• [TASK DESCRIPTION]: Give back the line where "tan 1x2 tile [919,252,1007,294]" appears and all the lines after it until the listing ends, unchanged and with nothing else.

========

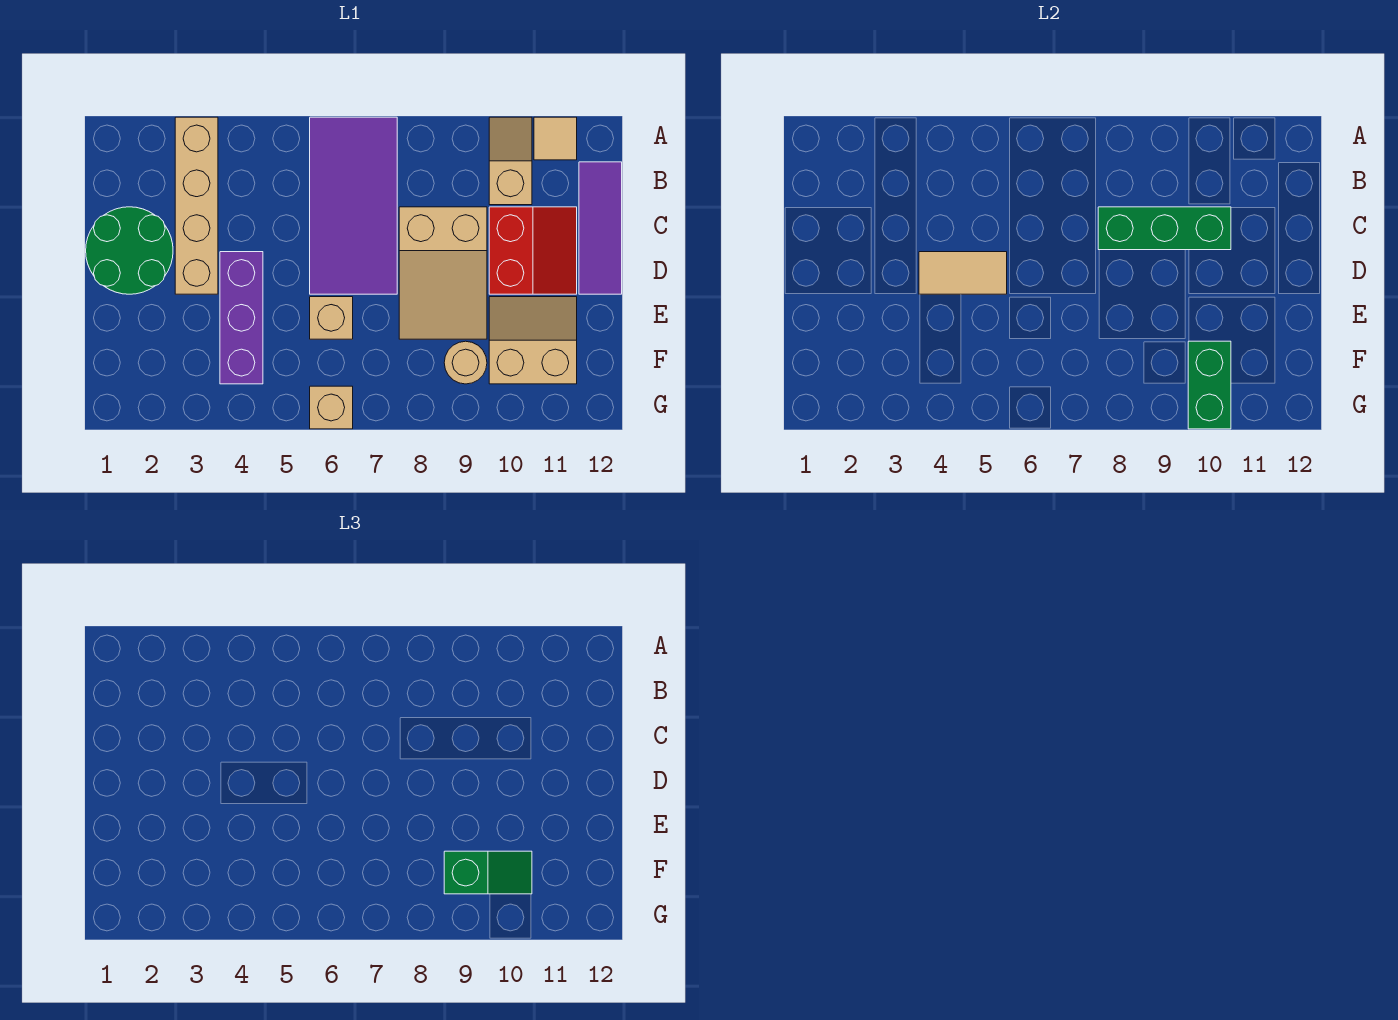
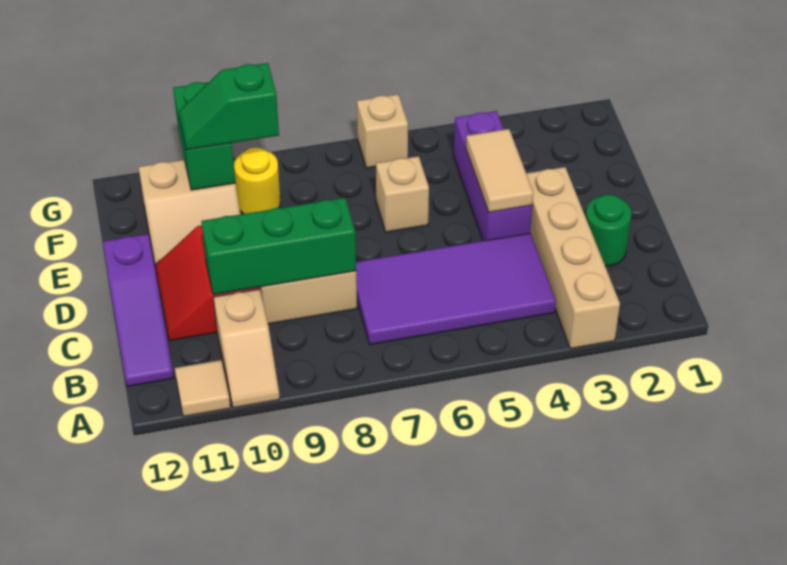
purple 2x4 tile [310,117,397,294] -> purple 2x4 tile turned to [356,233,556,345]
purple 1x3 tile [579,162,622,294] -> purple 1x3 slope [103,234,174,386]
green 2x2 round brick [86,207,173,294] -> green 1x1 round brick [586,195,632,266]
tan 1x2 tile [919,252,1007,294] -> tan 1x2 tile turned to [466,129,533,212]
tan 1x1 round brick [444,341,487,384] -> yellow 1x1 round brick [234,148,280,214]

========

• [SOLUTION FOR THIS PROBLEM]:
tan 1x2 tile [919,252,1007,294] -> tan 1x2 tile turned to [466,129,533,212]
tan 1x1 round brick [444,341,487,384] -> yellow 1x1 round brick [234,148,280,214]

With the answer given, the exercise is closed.